** EXERCISE GOAL **
A word-for-word copy of the listing, free of images, is the expected answer.

** DATASET CONTENT **
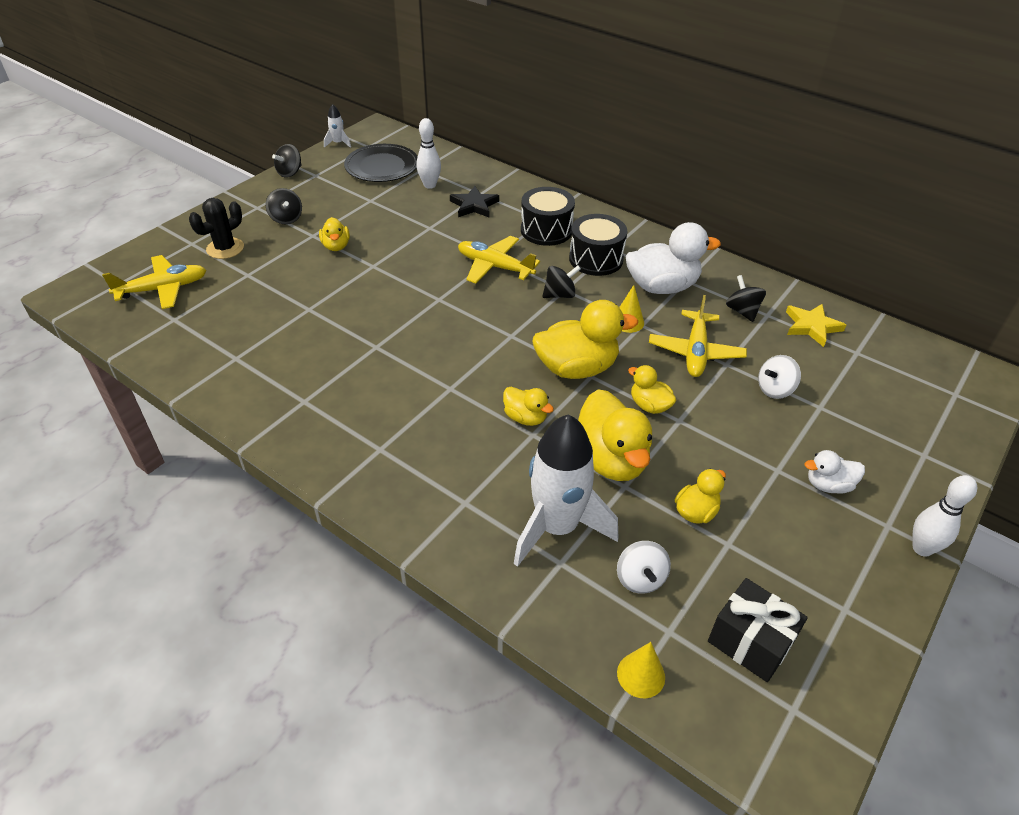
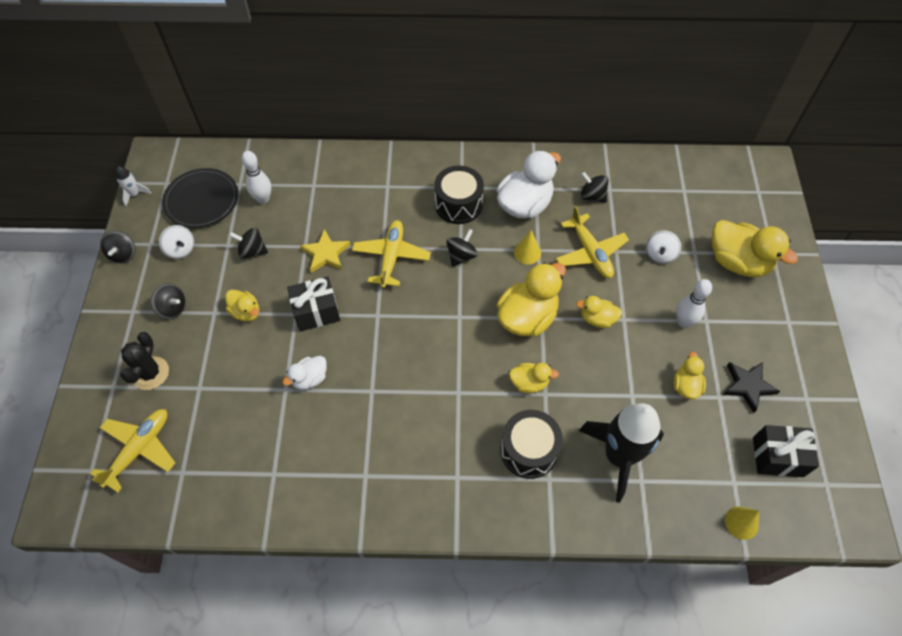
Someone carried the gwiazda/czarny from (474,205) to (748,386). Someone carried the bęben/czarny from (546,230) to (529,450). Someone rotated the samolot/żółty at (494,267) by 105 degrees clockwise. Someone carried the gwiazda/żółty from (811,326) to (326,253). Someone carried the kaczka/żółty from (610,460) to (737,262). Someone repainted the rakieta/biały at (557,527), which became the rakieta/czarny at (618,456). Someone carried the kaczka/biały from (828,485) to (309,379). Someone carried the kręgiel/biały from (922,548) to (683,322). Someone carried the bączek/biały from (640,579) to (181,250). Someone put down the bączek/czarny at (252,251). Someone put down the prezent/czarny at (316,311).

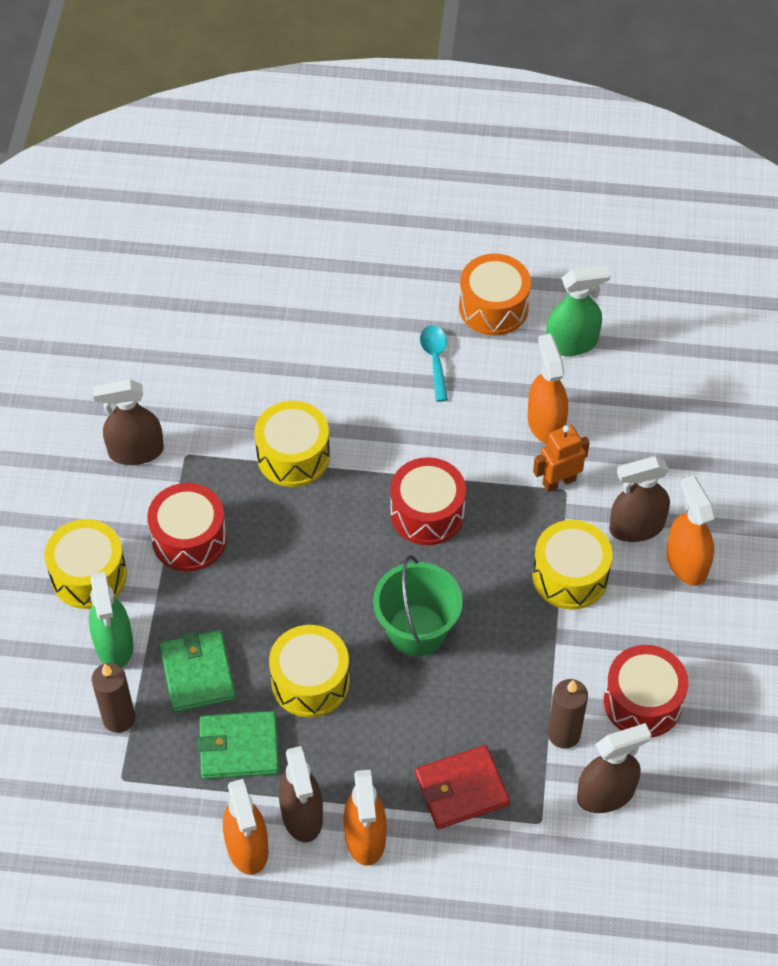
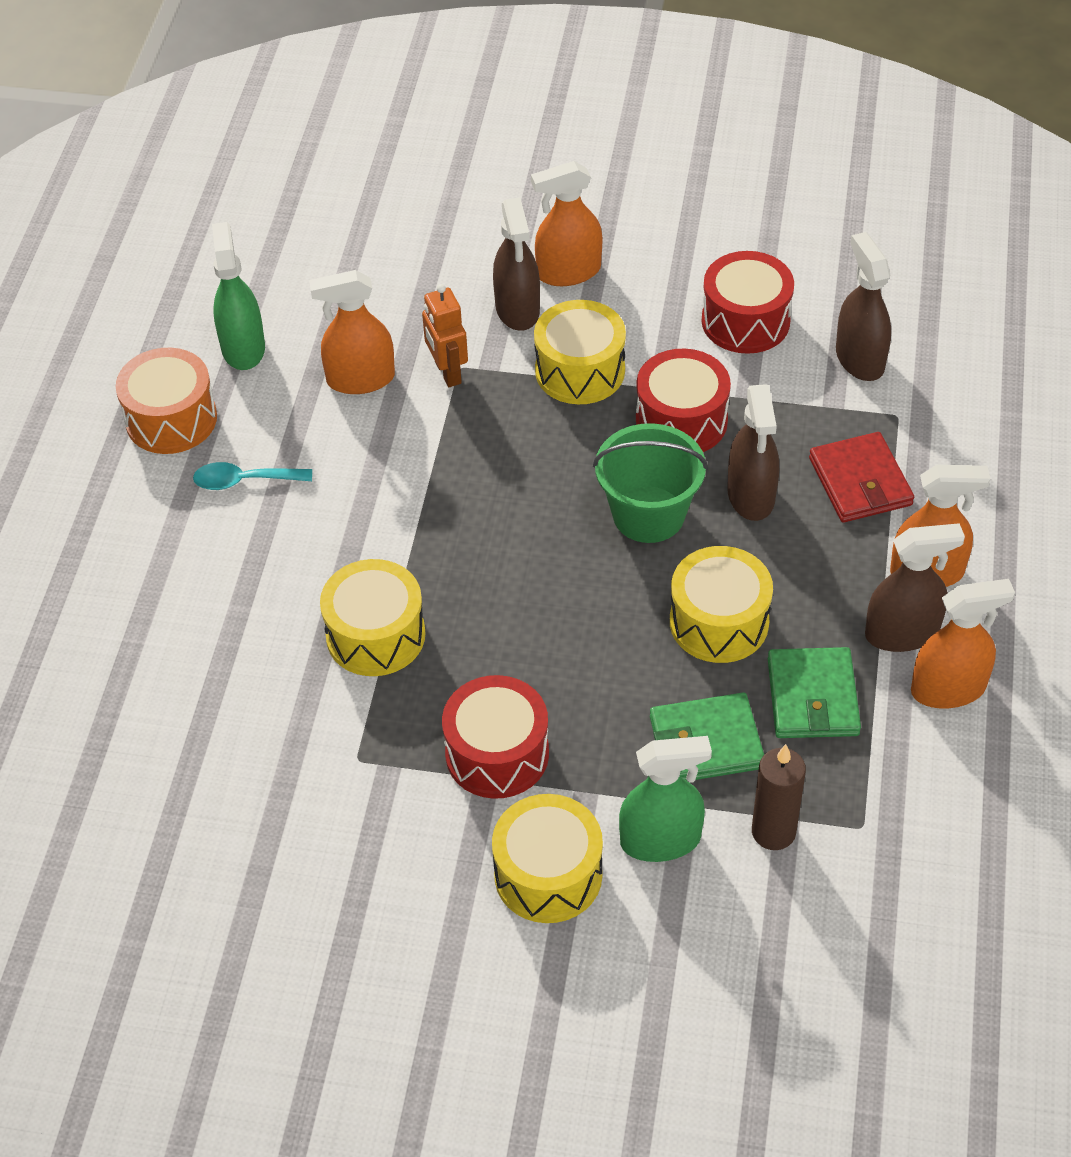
Someone carried the spryskiwacz/brązowy from (135,451) to (751,495). Someone carried the bęben/czerwony from (427,513) to (681,421). Someone took away the świeca/brązowy at (564,734).

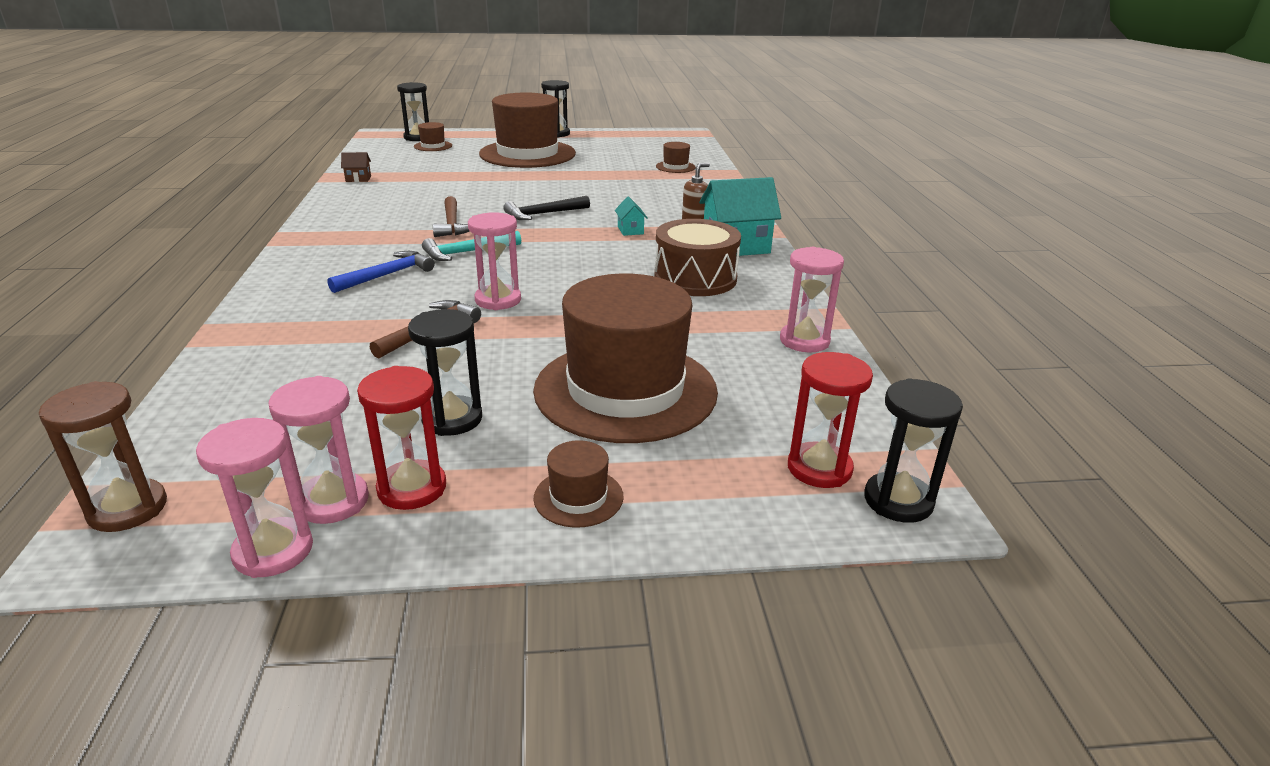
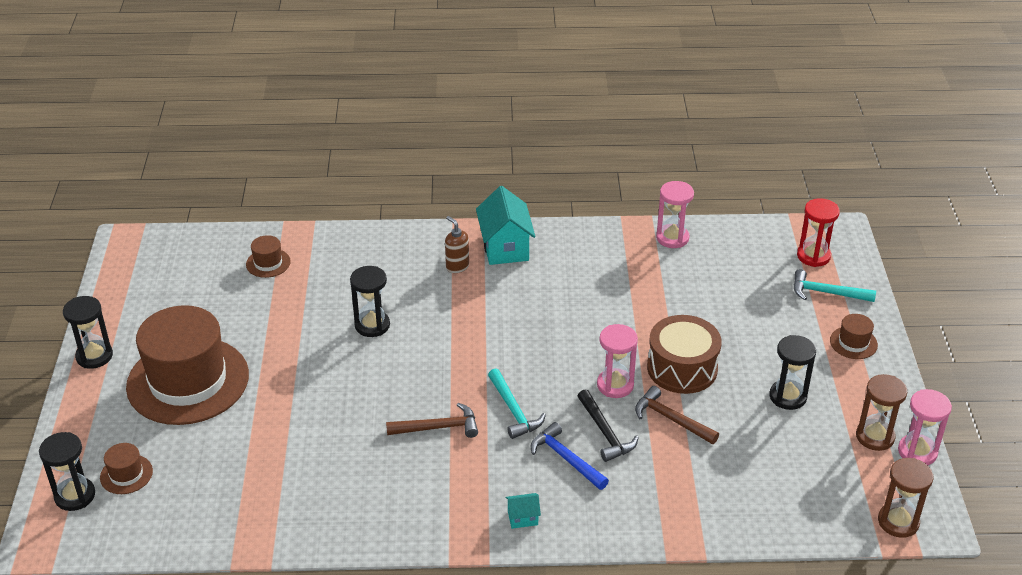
Someone took away the domek/brązowy at (358,179). Someone carried the młotek/czarny from (543,214) to (605,432). Someone carried the domek/turkusowy from (630,230) to (522,518). Someone carried the bęben/brązowy from (695,278) to (682,368). Someone took away the kapelusz/brązowy at (625,390). Someone took away the klepsydra/czerwony at (412,488). Someone repainted the klepsydra/różowy at (333,501), which became the klepsydra/brązowy at (875,436). Someone carried the klepsydra/czarny from (898,501) to (372,325). Someone put down the młotek/turkusowy at (827,293).

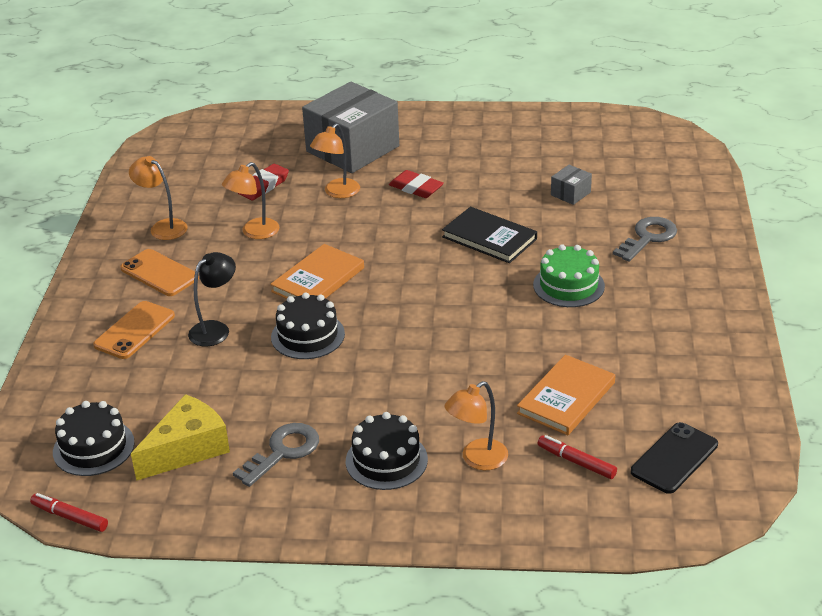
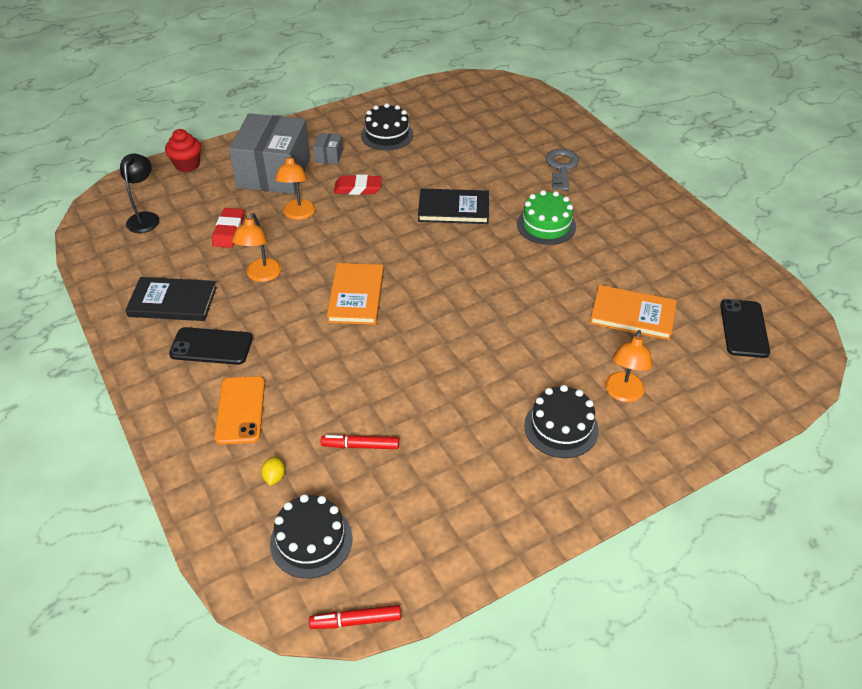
Someone swapped the lampka/pomarańczowy at (163,227) for the książka/czarny at (172,302). Someone carried the pudełko/szary from (570,193) to (329,156). Someone repainted the telefon/pomarańczowy at (159,273), which became the telefon/czarny at (211,346). Someone carried the lampka/czarny from (215,329) to (145,218). Someone carried the tort/czarny from (308,335) to (387,135). Someone rotated the książka/pomarańczowy at (566,398) by 75 degrees counterclockwise. Someone took away the ser/żółty at (187,449). Someone took away the klucz/szary at (283,452). Someone carried the flamaster/czerwony from (576,462) to (360,446). Someone put down the muffinka/czerwony at (187,165). Someone put down the cytryna/żółty at (274,477).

** RESULT BELOW **
Someone carried the gwiazda/czarny from (474,205) to (748,386). Someone carried the bęben/czarny from (546,230) to (529,450). Someone rotated the samolot/żółty at (494,267) by 105 degrees clockwise. Someone carried the gwiazda/żółty from (811,326) to (326,253). Someone carried the kaczka/żółty from (610,460) to (737,262). Someone repainted the rakieta/biały at (557,527), which became the rakieta/czarny at (618,456). Someone carried the kaczka/biały from (828,485) to (309,379). Someone carried the kręgiel/biały from (922,548) to (683,322). Someone carried the bączek/biały from (640,579) to (181,250). Someone put down the bączek/czarny at (252,251). Someone put down the prezent/czarny at (316,311).

Someone carried the spryskiwacz/brązowy from (135,451) to (751,495). Someone carried the bęben/czerwony from (427,513) to (681,421). Someone took away the świeca/brązowy at (564,734).

Someone took away the domek/brązowy at (358,179). Someone carried the młotek/czarny from (543,214) to (605,432). Someone carried the domek/turkusowy from (630,230) to (522,518). Someone carried the bęben/brązowy from (695,278) to (682,368). Someone took away the kapelusz/brązowy at (625,390). Someone took away the klepsydra/czerwony at (412,488). Someone repainted the klepsydra/różowy at (333,501), which became the klepsydra/brązowy at (875,436). Someone carried the klepsydra/czarny from (898,501) to (372,325). Someone put down the młotek/turkusowy at (827,293).

Someone swapped the lampka/pomarańczowy at (163,227) for the książka/czarny at (172,302). Someone carried the pudełko/szary from (570,193) to (329,156). Someone repainted the telefon/pomarańczowy at (159,273), which became the telefon/czarny at (211,346). Someone carried the lampka/czarny from (215,329) to (145,218). Someone carried the tort/czarny from (308,335) to (387,135). Someone rotated the książka/pomarańczowy at (566,398) by 75 degrees counterclockwise. Someone took away the ser/żółty at (187,449). Someone took away the klucz/szary at (283,452). Someone carried the flamaster/czerwony from (576,462) to (360,446). Someone put down the muffinka/czerwony at (187,165). Someone put down the cytryna/żółty at (274,477).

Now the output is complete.